**To do**
Although the listing below holds pictures, reproduce only its lines from the one containing "Flugzeug/lila (5th from left)" through the last, exactly and without them.

**Supplied material**
[Start of section]

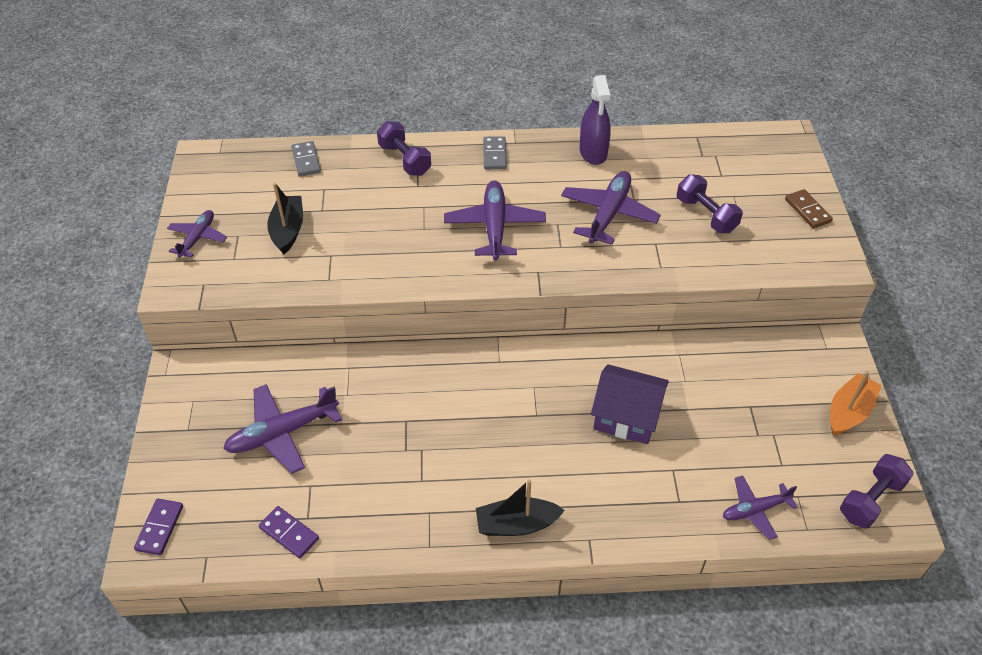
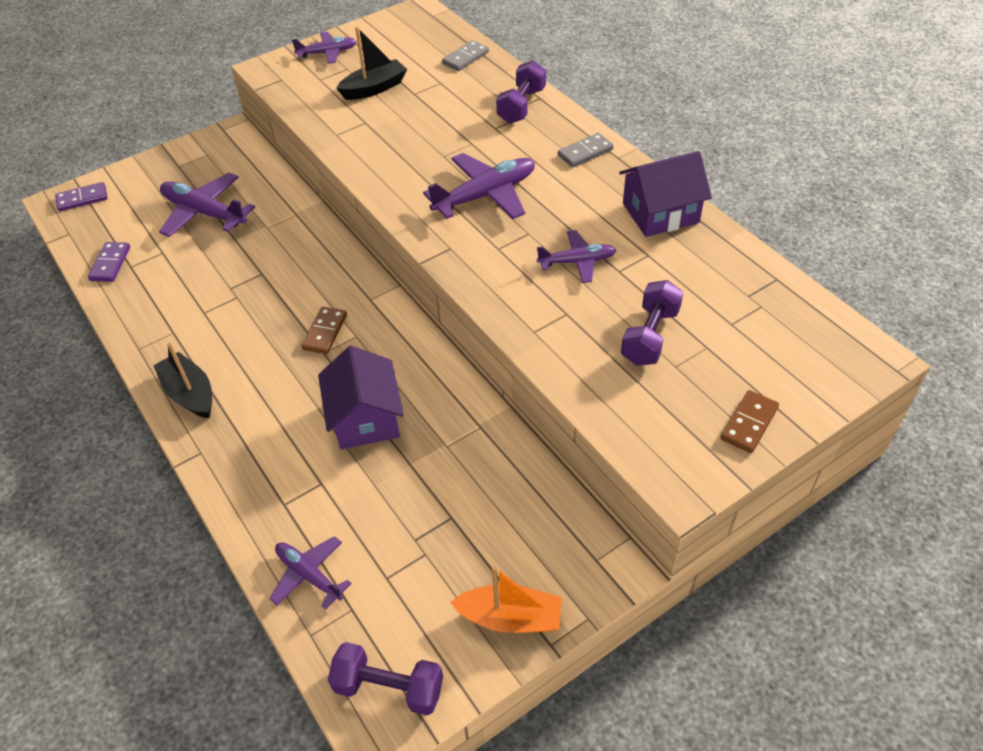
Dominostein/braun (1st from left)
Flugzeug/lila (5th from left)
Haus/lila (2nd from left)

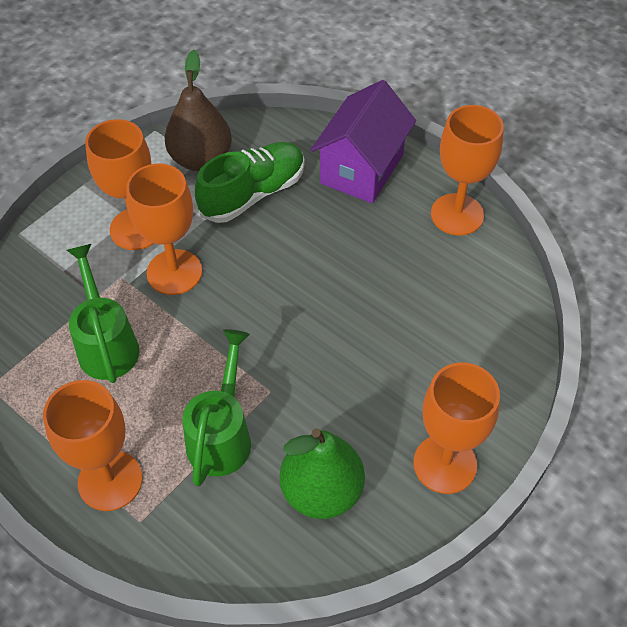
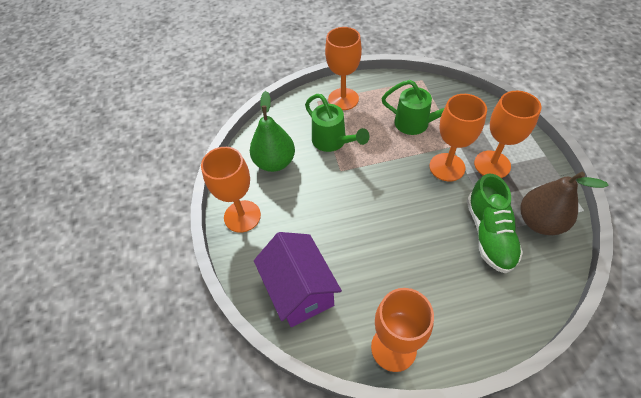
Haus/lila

[End of section]

**Result of the exercise**
Flugzeug/lila (5th from left)
Haus/lila (2nd from left)

Haus/lila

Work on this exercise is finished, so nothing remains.